Data section START

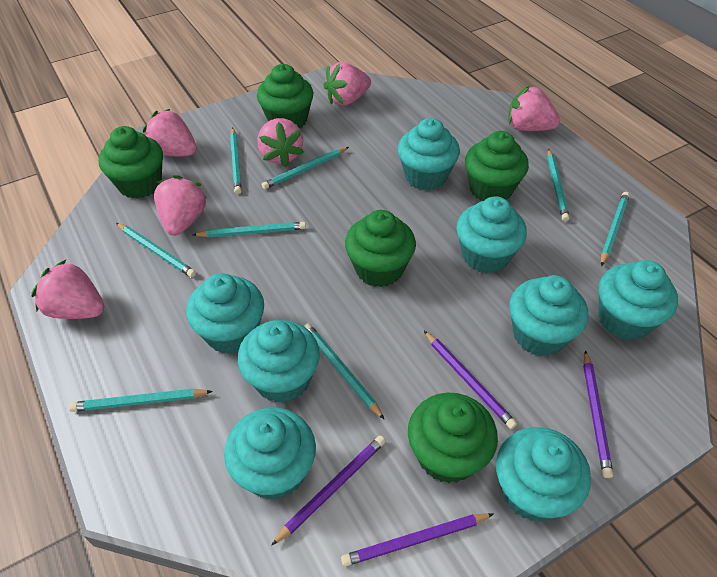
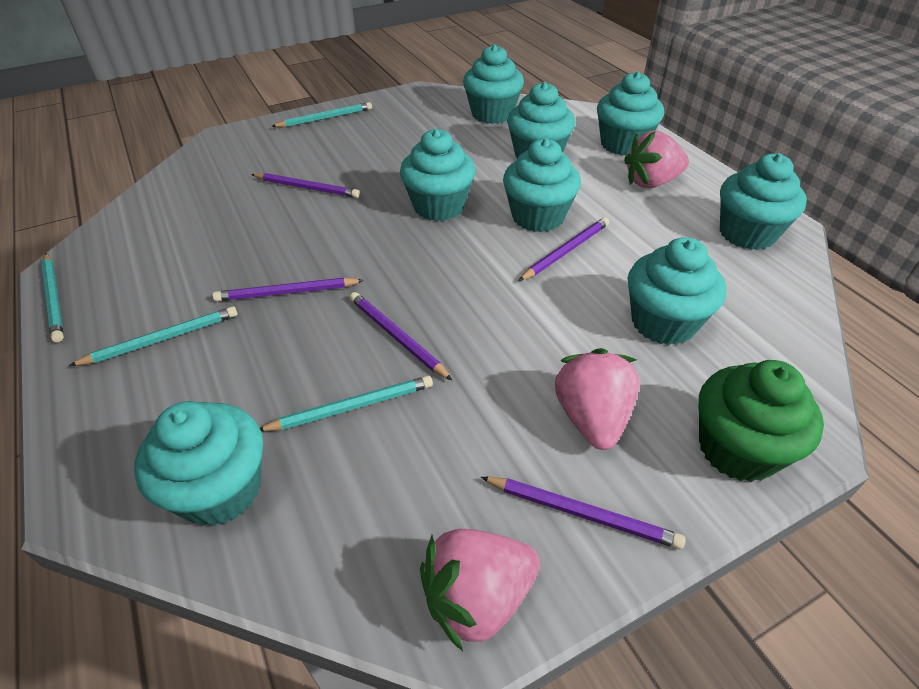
green cupcake: 5 -> 1
pink strawberry: 6 -> 3
purple pencil: 4 -> 5
turquoise pencil: 8 -> 4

Data section END

# Your task
Leave out the pictures, and write out all the remaining data above exactly.

# Result for this exercise
green cupcake: 5 -> 1
pink strawberry: 6 -> 3
purple pencil: 4 -> 5
turquoise pencil: 8 -> 4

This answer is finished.